[Recorded data]

-----

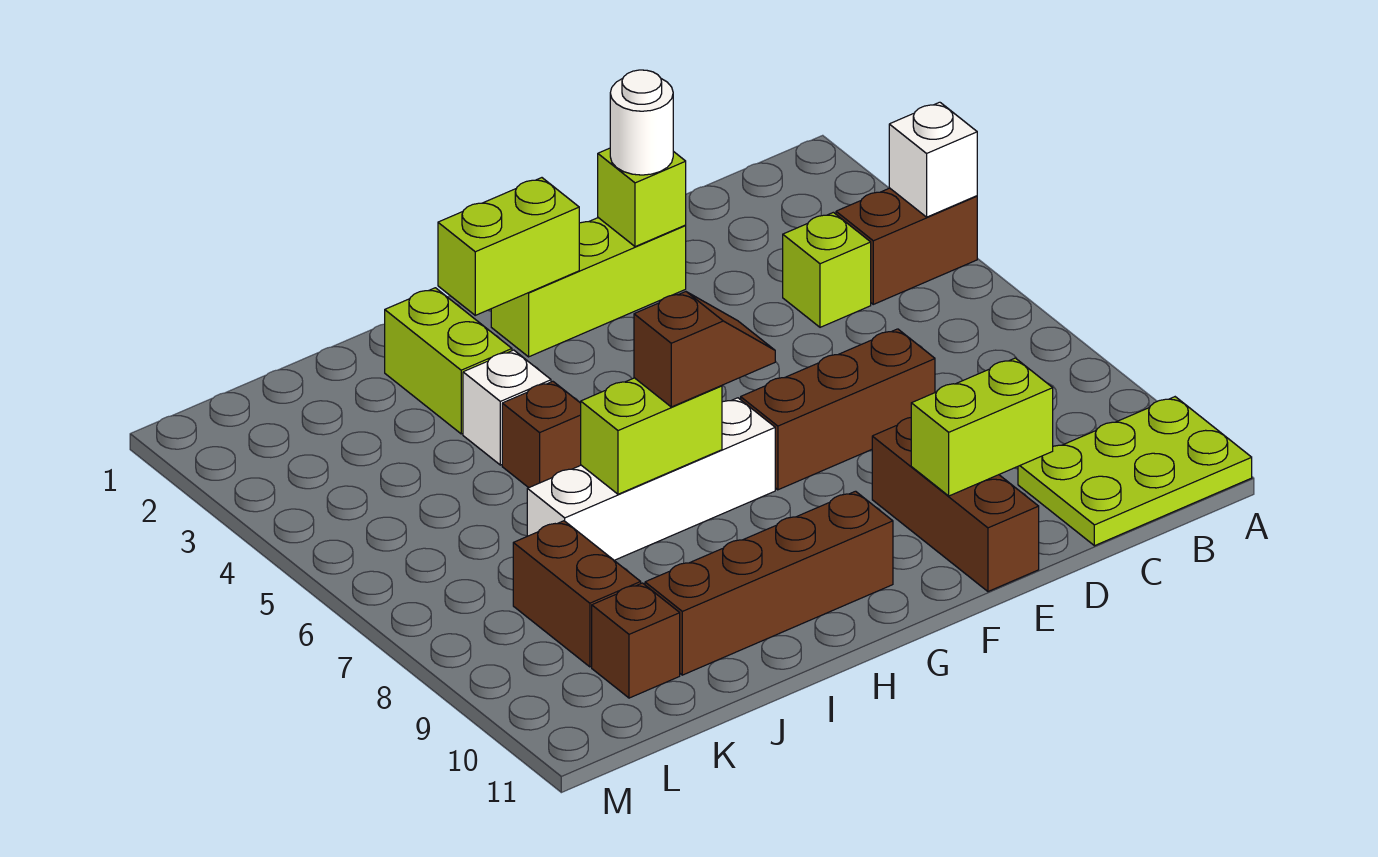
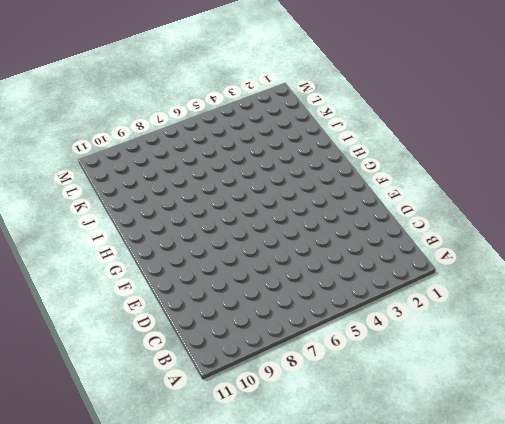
none -> brown 1x2 brick [836,188,977,304]
none -> lime 2x3 plate [1018,397,1252,546]
none -> lime 1x1 brick [783,212,871,327]

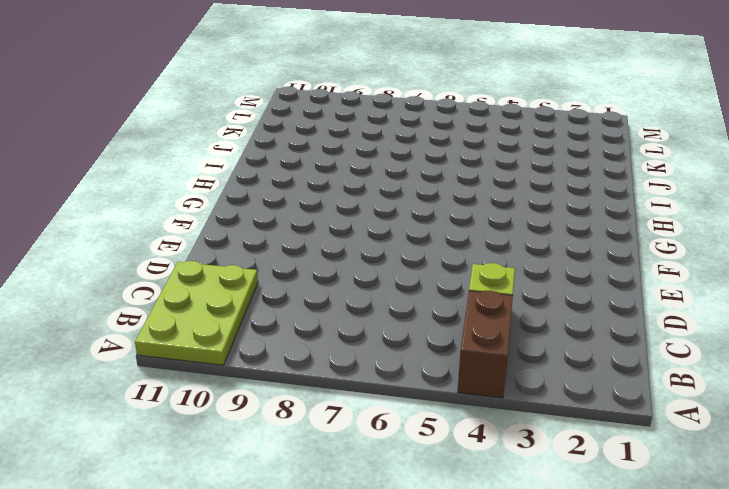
none -> brown 1x3 brick [741,329,935,490]
none -> lime 1x3 brick [491,218,686,357]
none -> brown 1x3 brick [872,418,1039,591]

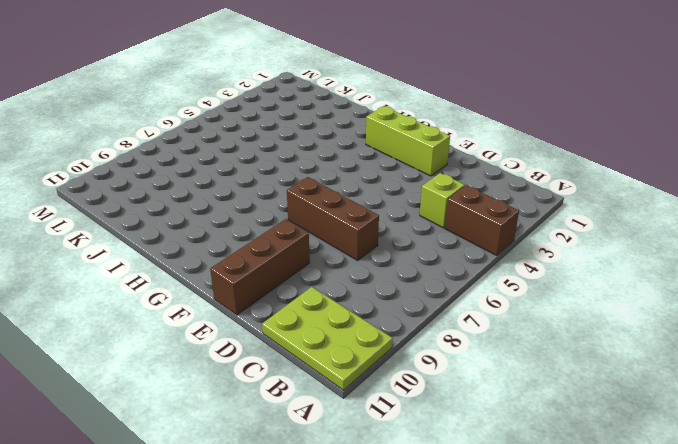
none -> white 1x4 brick [527,398,775,560]
none -> brown 1x4 brick [645,491,893,675]
none -> lime 1x2 brick [385,288,512,434]

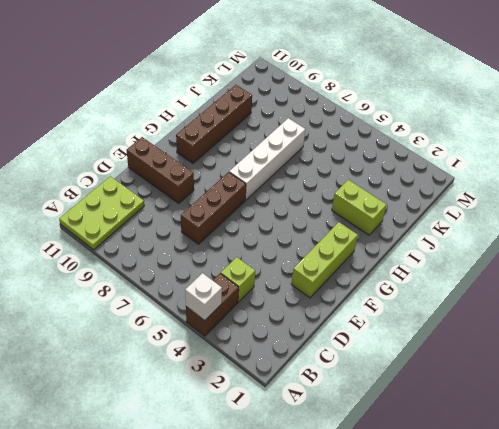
none -> white 1x1 brick [463,350,551,465]
none -> brown 1x1 brick [502,381,581,488]
none -> brown 1x2 brick [513,521,641,667]

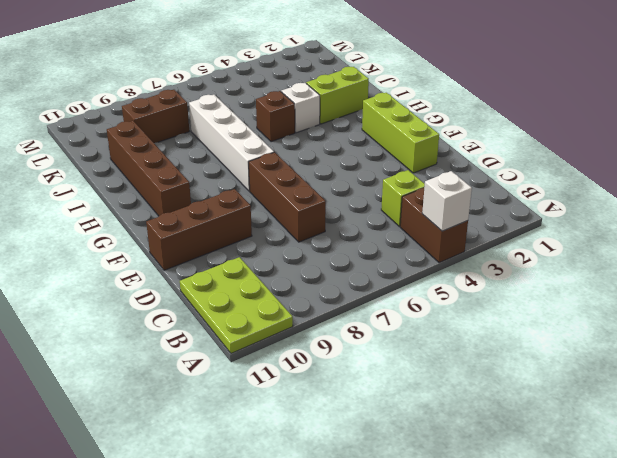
none -> brown 1x1 brick [592,583,680,698]
none -> lime 1x2 brick [911,358,1053,496]
none -> lime 1x1 brick [598,148,686,247]

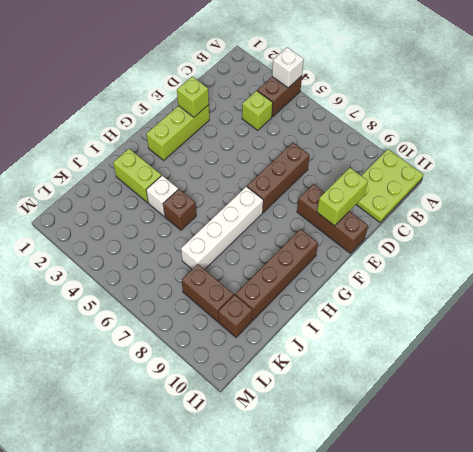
none -> lime 1x2 brick [438,178,579,315]
none -> lime 1x2 brick [581,378,722,494]
none -> white 1x1 round brick [610,70,673,175]

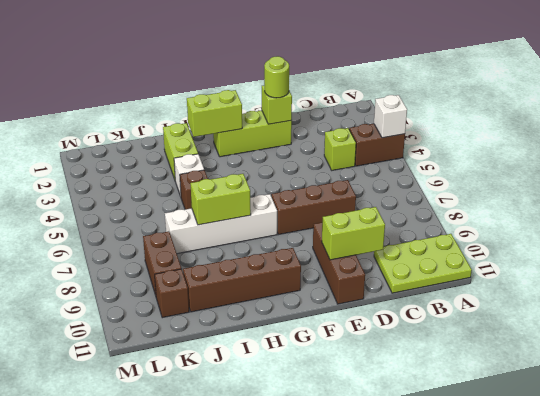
lime 1x1 round brick [264,56,289,98] -> white 1x1 round brick [610,70,673,175]
none -> brown 1x2 slope [634,292,775,407]

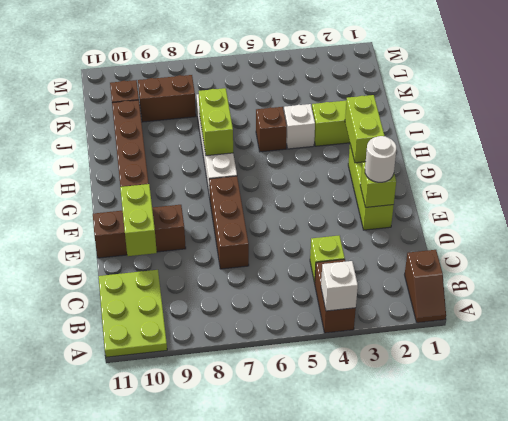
brown 1x2 slope [405,250,446,323] -> brown 1x2 slope moved to [634,292,775,407]

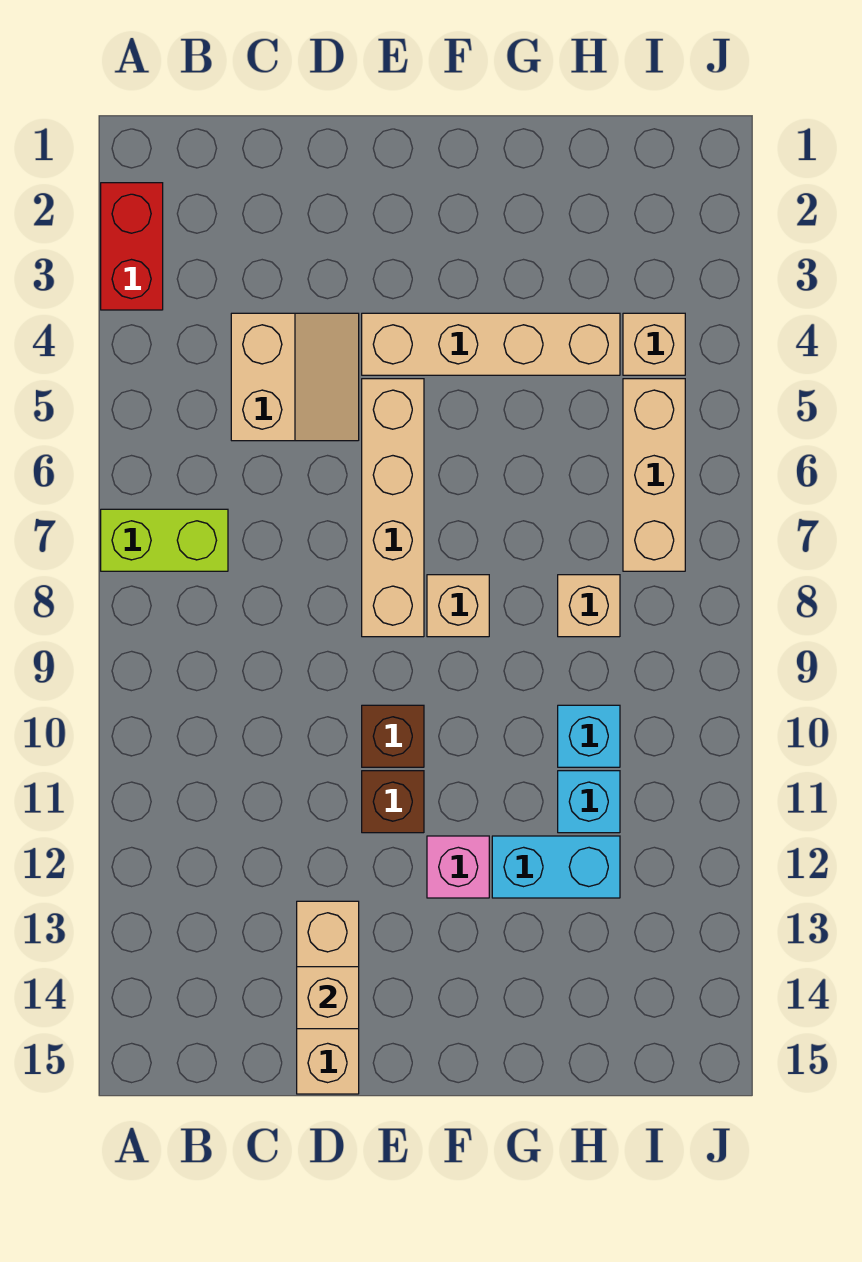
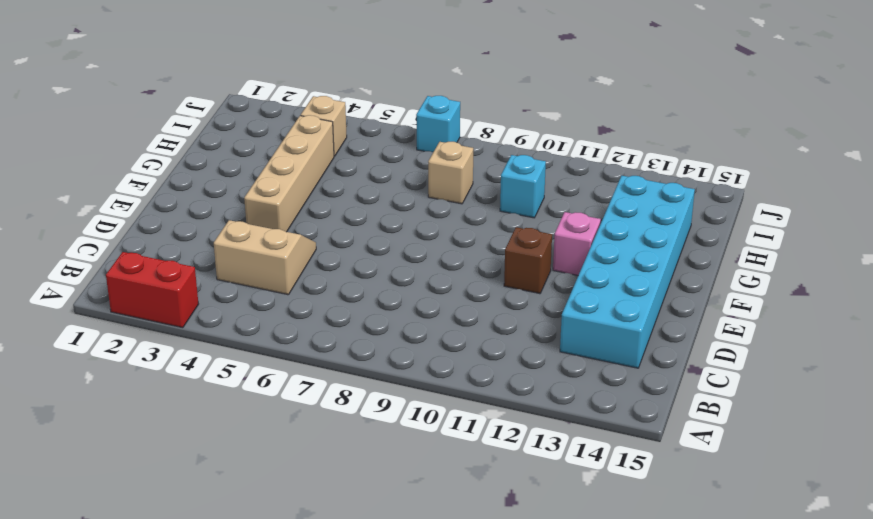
cyan 2x6 brick [560,175,695,368] -> tan 1x3 brick [297,901,359,1094]
cyan 1x1 brick [416,96,460,152] -> cyan 1x1 brick moved to [558,771,620,833]
none -> lime 1x2 brick [101,509,228,571]
none -> tan 1x4 brick [362,379,424,637]
none -> brown 1x1 brick [362,705,424,767]

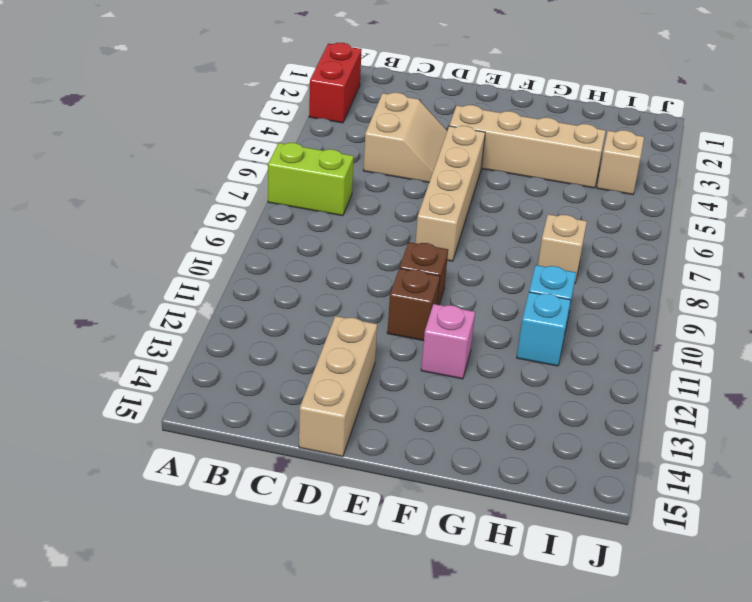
none -> tan 1x1 brick [427,575,489,637]
none -> cyan 1x2 brick [492,836,620,898]
none -> tan 1x3 brick [623,379,685,571]

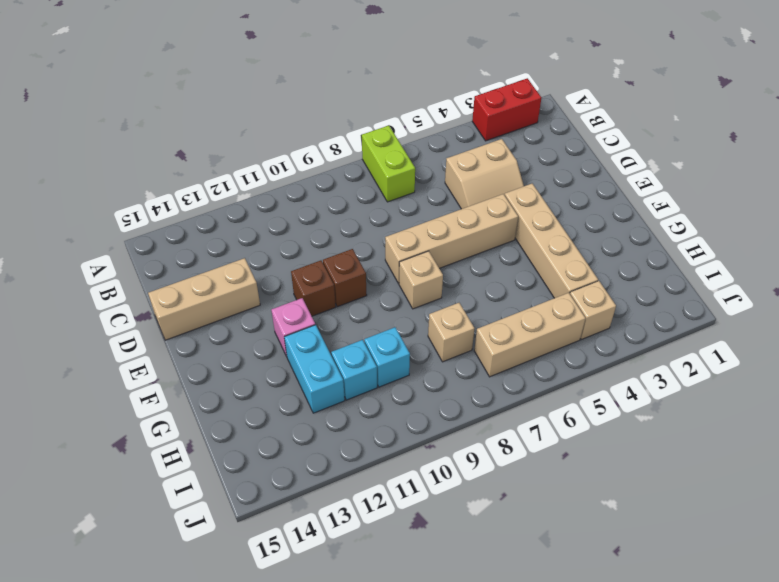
none -> tan 1x1 brick [297,967,359,1029]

-----

*WORK TO BE COMPLETED*
Take the line with "none -> lime 1x2 brick [101,509,228,571]" as the first line and the last line of the records above as the final one; reproduce exactly the lines between them, both included, without pictures.

*RESPONSE TO THE EXERCISE*
none -> lime 1x2 brick [101,509,228,571]
none -> tan 1x4 brick [362,379,424,637]
none -> brown 1x1 brick [362,705,424,767]

none -> tan 1x1 brick [427,575,489,637]
none -> cyan 1x2 brick [492,836,620,898]
none -> tan 1x3 brick [623,379,685,571]

none -> tan 1x1 brick [297,967,359,1029]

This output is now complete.